═══ Provided records ═══

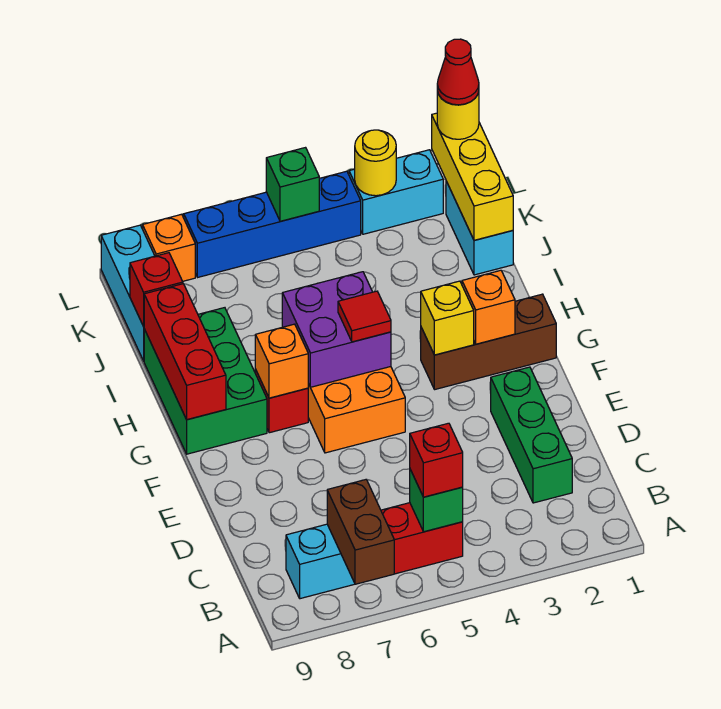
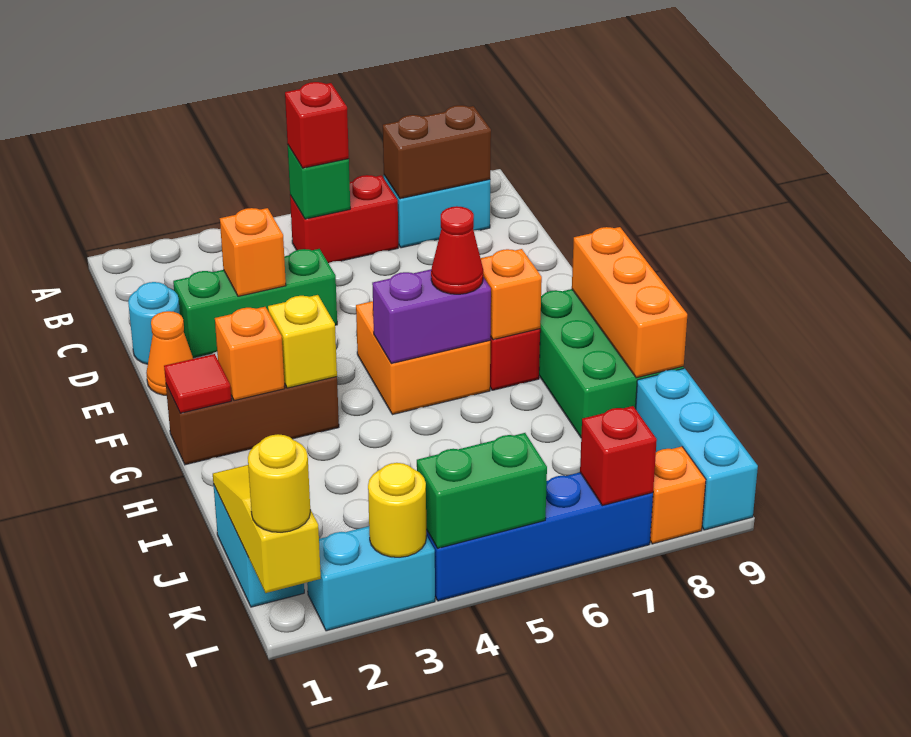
brown brick A7:B7 level 2 -> brown brick B7:B8 level 2
green brick C2:E2 level 1 -> green brick D2:D4 level 1
none -> cyan round brick D1 level 1
none -> orange brick D3 level 2
none -> orange cone E1 level 1
purple brick G5:H6 level 2 -> purple brick G5:G6 level 2
red tile G5 level 3 -> red tile G1 level 2
red brick G9:I9 level 2 -> orange brick G9:I9 level 2
yellow brick J1:L1 level 2 -> yellow slope J1:L1 level 2 top L
red brick J9 level 2 -> red brick L7 level 2
red cone L1 level 4 -> red cone G6 level 3
green brick L5 level 2 -> green brick L4:L5 level 2

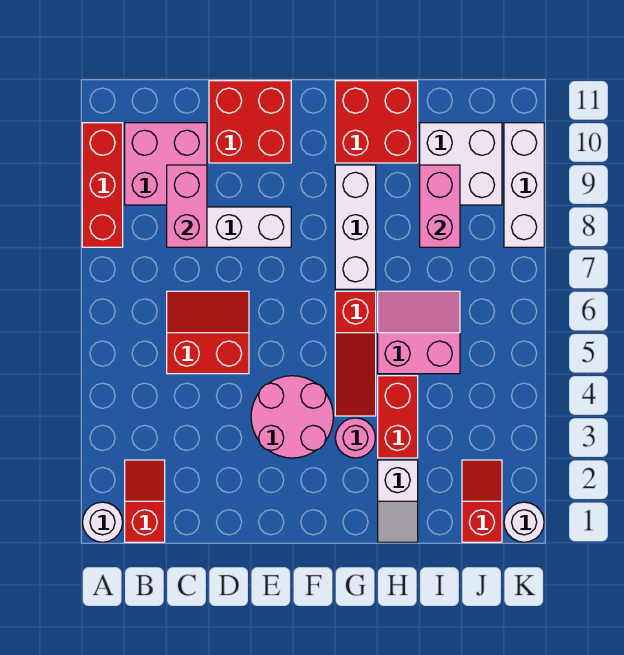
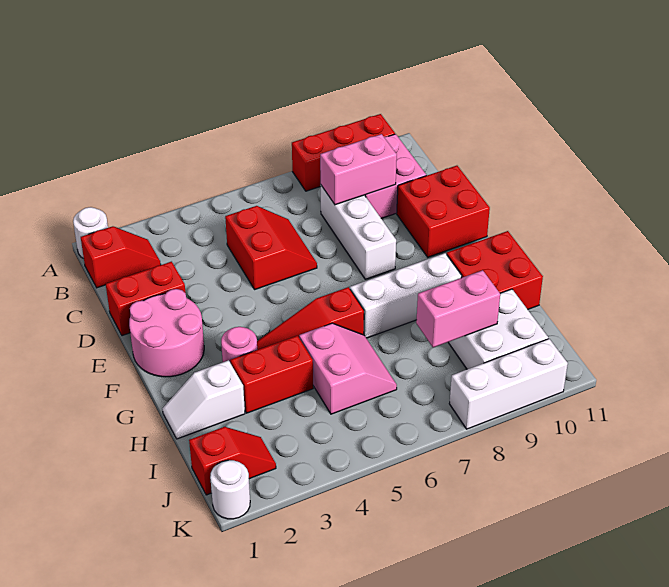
none -> red brick D1:D2 level 1
pink round brick E3:F4 level 1 -> pink round brick E1:F2 level 1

═══

# Activity
Copy out each line of the data containing the string "orange".

# Answer for this exercise
none -> orange brick D3 level 2
none -> orange cone E1 level 1
red brick G9:I9 level 2 -> orange brick G9:I9 level 2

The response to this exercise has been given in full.